_RECORDS:_
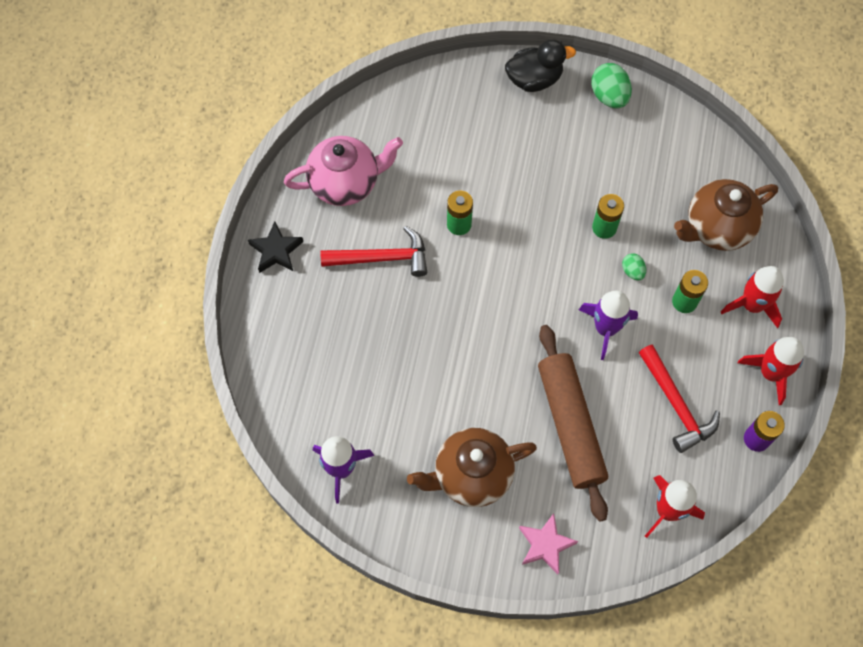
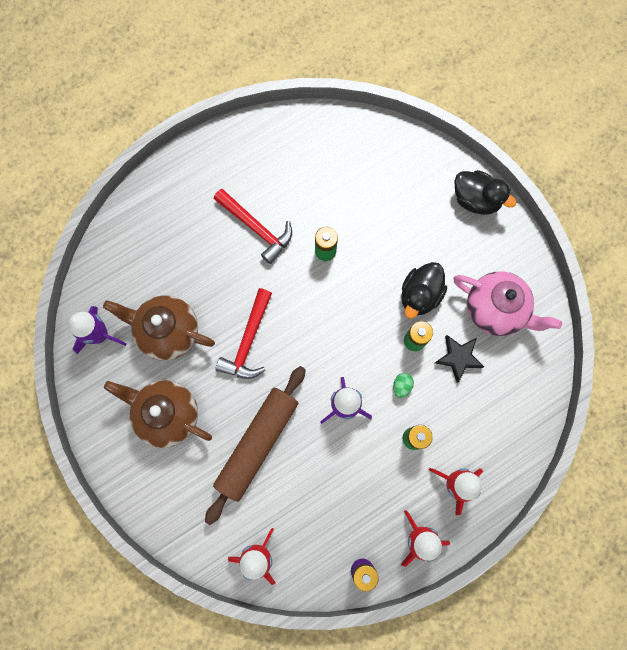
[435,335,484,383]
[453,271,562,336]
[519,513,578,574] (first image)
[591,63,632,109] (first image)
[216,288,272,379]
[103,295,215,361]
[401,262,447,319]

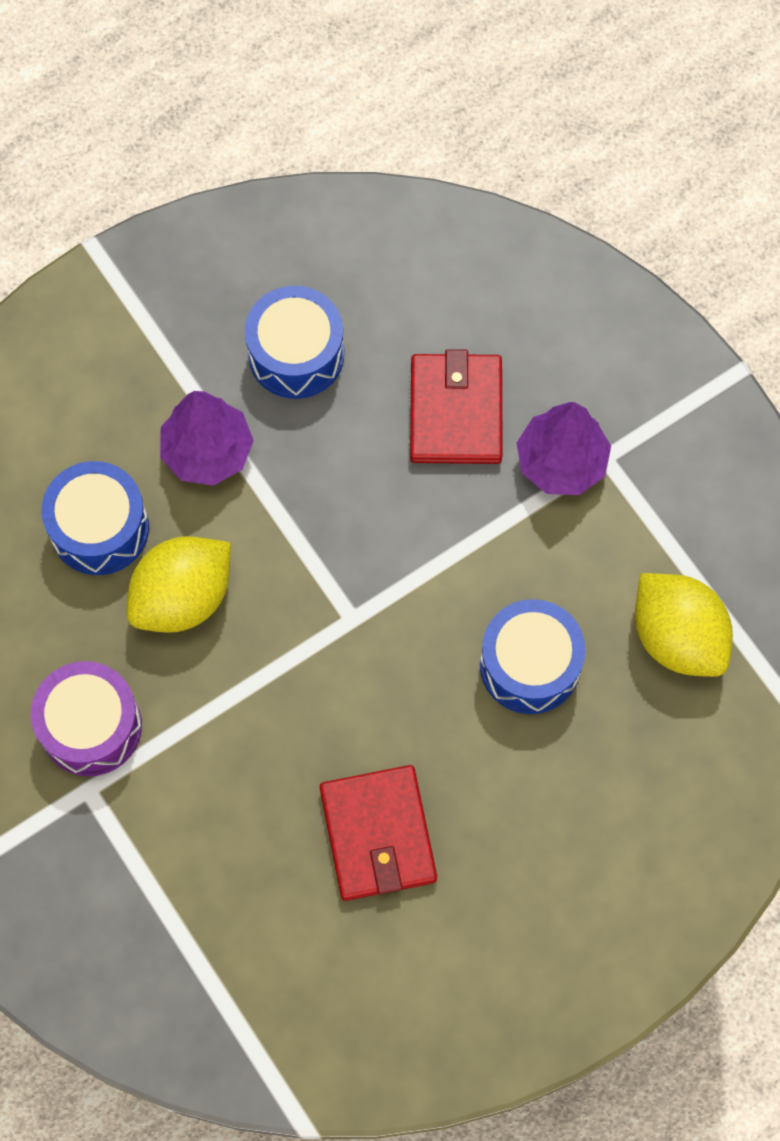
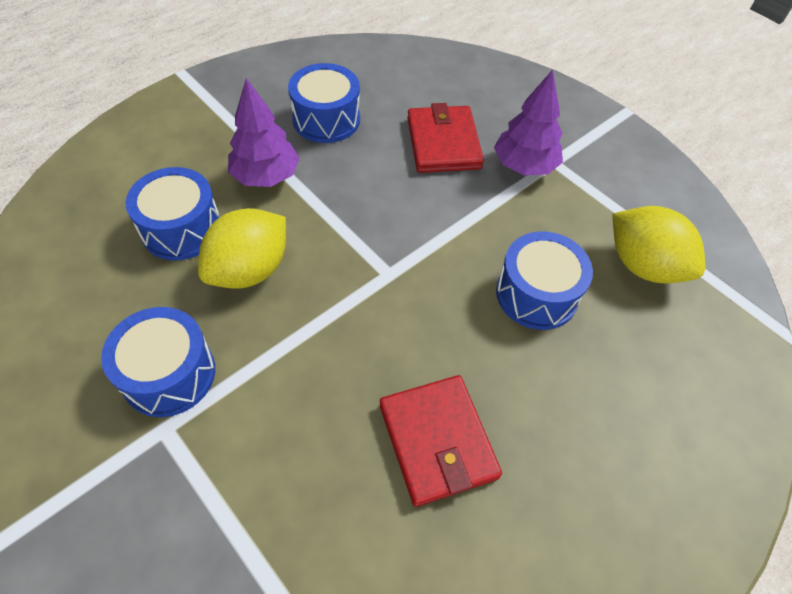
[101,307,215,417]

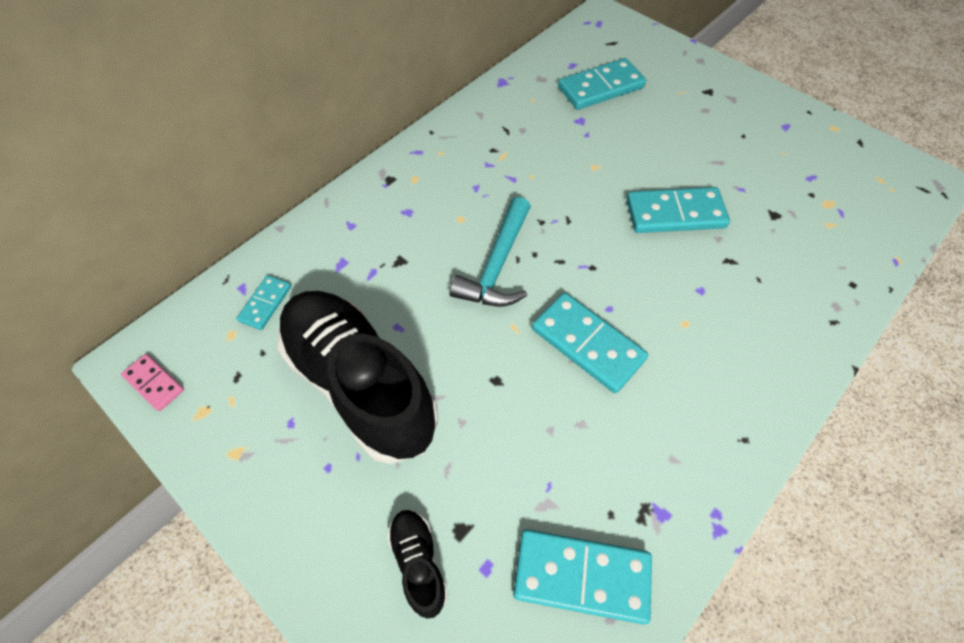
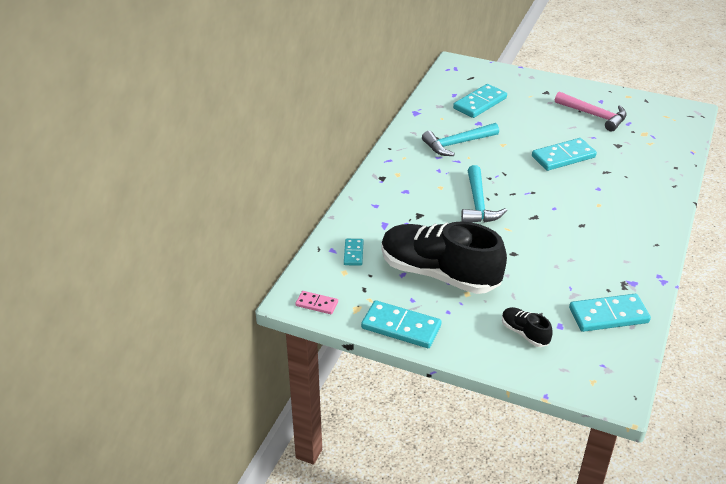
[361,300,442,348]
[422,123,499,156]
[555,92,627,132]

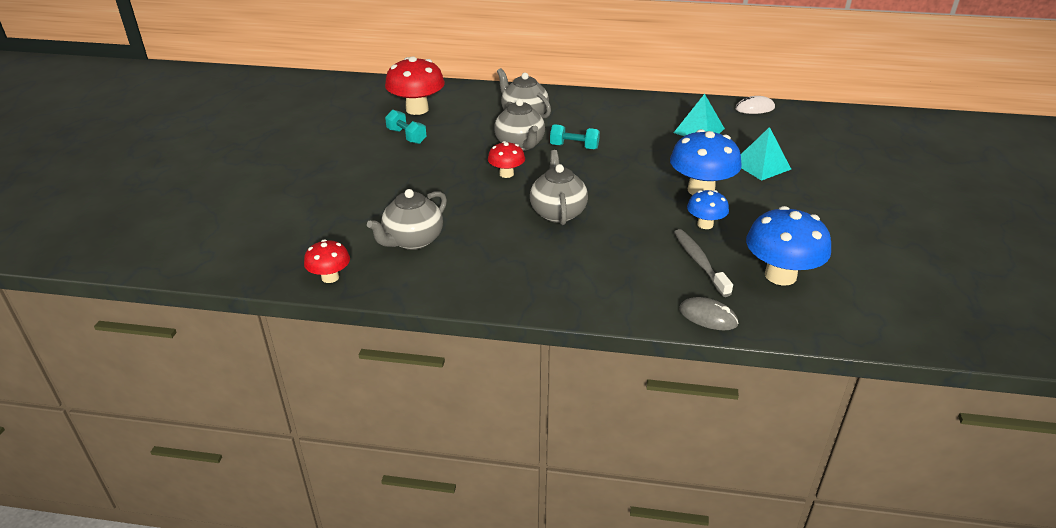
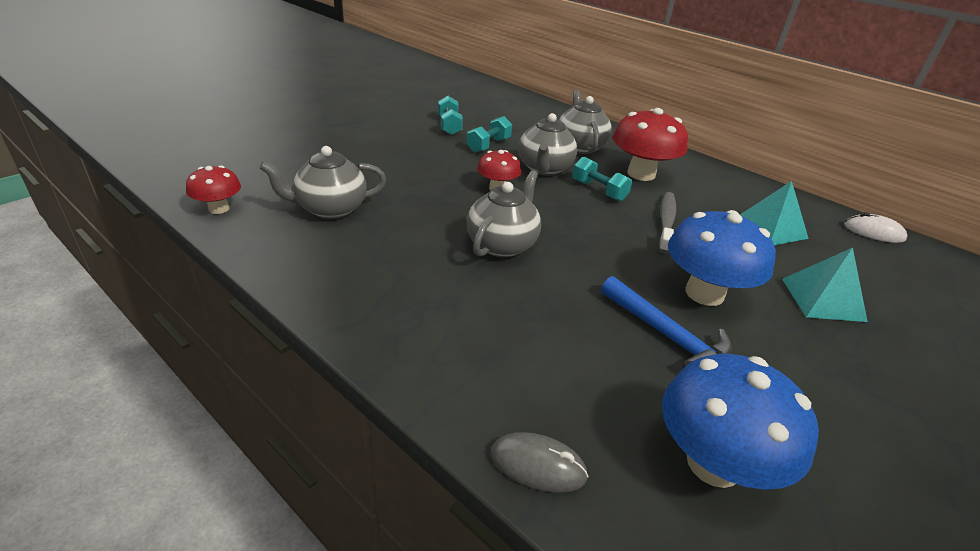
[613,108,688,181]
[658,192,676,254]
[490,432,589,493]
[601,276,732,369]
[467,116,512,152]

_WORK REQUIRED:_ Copy out the entries verbatim and leave the images out.

_SOLUTION TO THIS EXERCISE:_
[435,335,484,383]
[453,271,562,336]
[519,513,578,574] (first image)
[591,63,632,109] (first image)
[216,288,272,379]
[103,295,215,361]
[401,262,447,319]

[101,307,215,417]

[361,300,442,348]
[422,123,499,156]
[555,92,627,132]

[613,108,688,181]
[658,192,676,254]
[490,432,589,493]
[601,276,732,369]
[467,116,512,152]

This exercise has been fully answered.